- **EXCERPTED DATA**
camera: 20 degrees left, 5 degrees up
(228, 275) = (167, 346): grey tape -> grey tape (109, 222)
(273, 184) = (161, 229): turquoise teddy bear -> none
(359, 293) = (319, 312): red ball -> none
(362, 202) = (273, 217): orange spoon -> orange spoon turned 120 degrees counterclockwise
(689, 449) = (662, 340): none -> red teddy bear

...

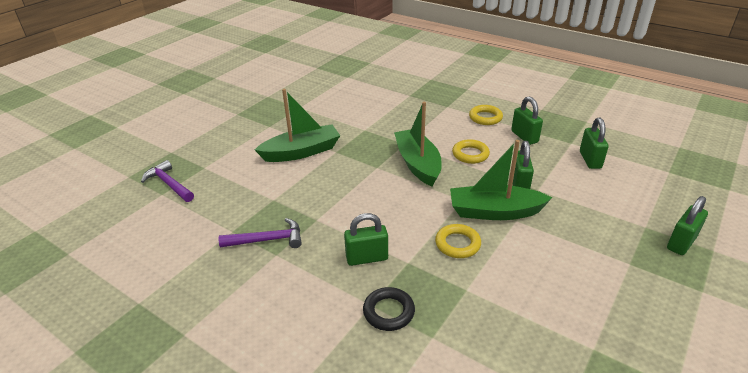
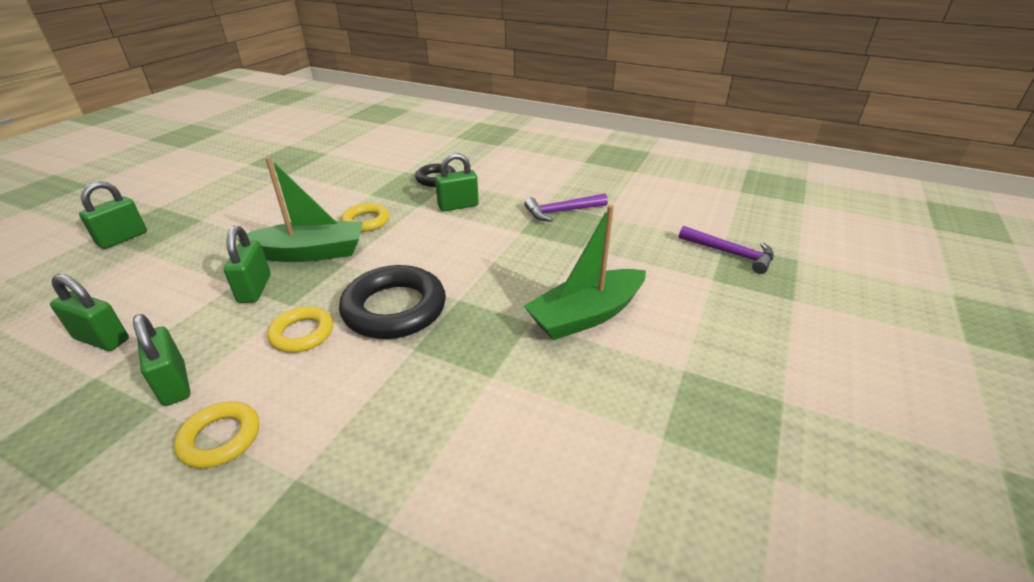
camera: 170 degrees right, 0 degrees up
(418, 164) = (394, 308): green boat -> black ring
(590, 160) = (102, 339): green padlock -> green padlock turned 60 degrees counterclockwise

---

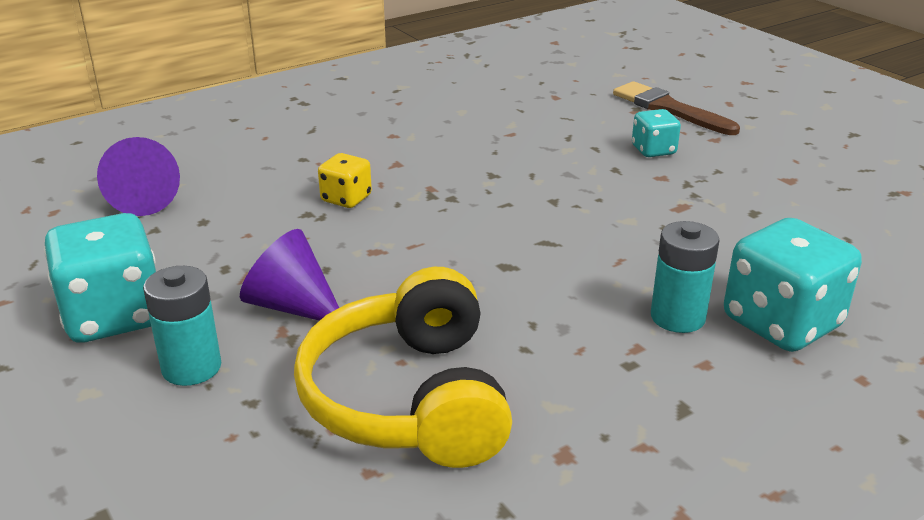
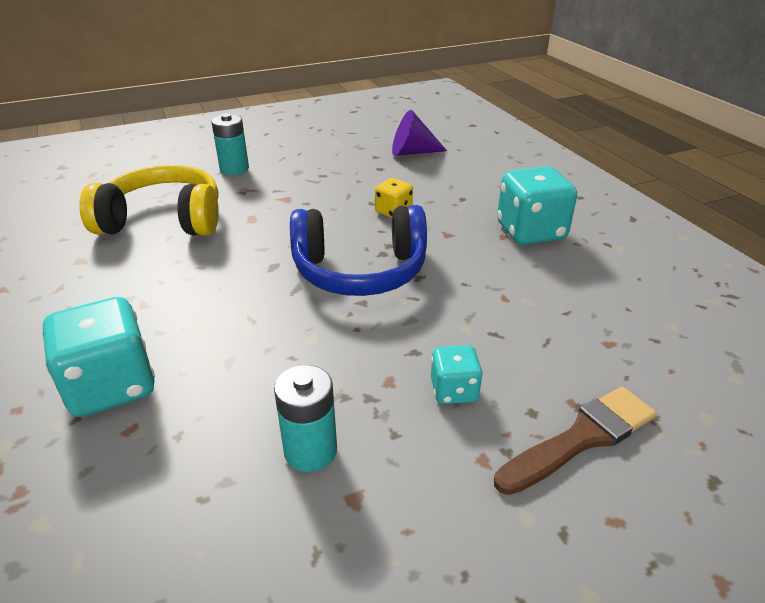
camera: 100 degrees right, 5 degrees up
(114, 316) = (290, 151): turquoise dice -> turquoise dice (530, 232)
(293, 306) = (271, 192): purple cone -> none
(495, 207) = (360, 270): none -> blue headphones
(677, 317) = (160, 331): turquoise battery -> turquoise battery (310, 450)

- **YOUR OBJECTIVE**
Please return only the lines above, starting at the line that has "(114, 316) = (290, 151): turquoise" and ending at the line that has "(677, 317) = (160, 331): turquoise", keeping both and leaving each one unchanged.

- **OUTPUT**
(114, 316) = (290, 151): turquoise dice -> turquoise dice (530, 232)
(293, 306) = (271, 192): purple cone -> none
(495, 207) = (360, 270): none -> blue headphones
(677, 317) = (160, 331): turquoise battery -> turquoise battery (310, 450)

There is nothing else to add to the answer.